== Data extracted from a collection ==
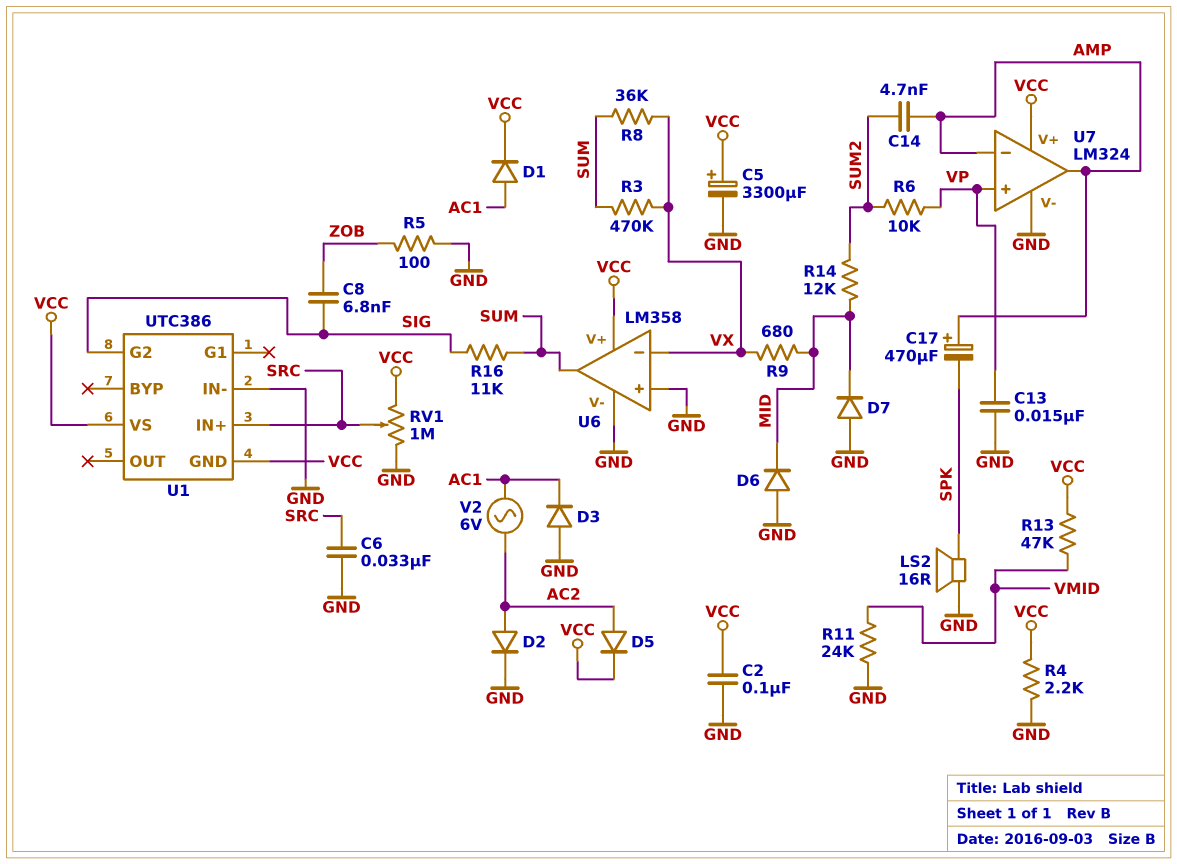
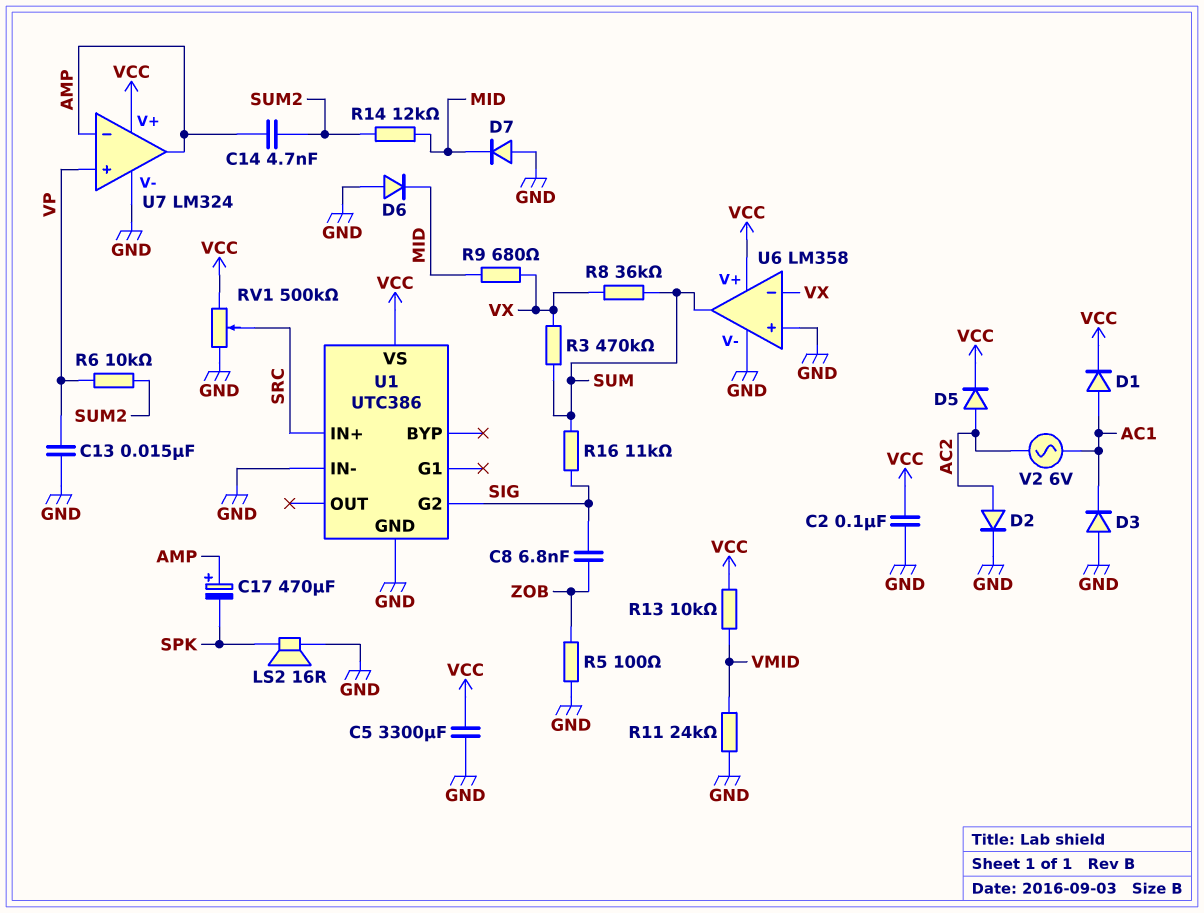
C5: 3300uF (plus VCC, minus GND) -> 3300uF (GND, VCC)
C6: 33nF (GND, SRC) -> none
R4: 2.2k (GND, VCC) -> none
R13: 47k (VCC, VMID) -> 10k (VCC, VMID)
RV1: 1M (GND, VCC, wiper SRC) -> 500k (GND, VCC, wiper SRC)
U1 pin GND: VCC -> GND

== Exercise objective ==
Apart from the pictures, every line of the data above should be given again exactly.

== Reply ==
C5: 3300uF (plus VCC, minus GND) -> 3300uF (GND, VCC)
C6: 33nF (GND, SRC) -> none
R4: 2.2k (GND, VCC) -> none
R13: 47k (VCC, VMID) -> 10k (VCC, VMID)
RV1: 1M (GND, VCC, wiper SRC) -> 500k (GND, VCC, wiper SRC)
U1 pin GND: VCC -> GND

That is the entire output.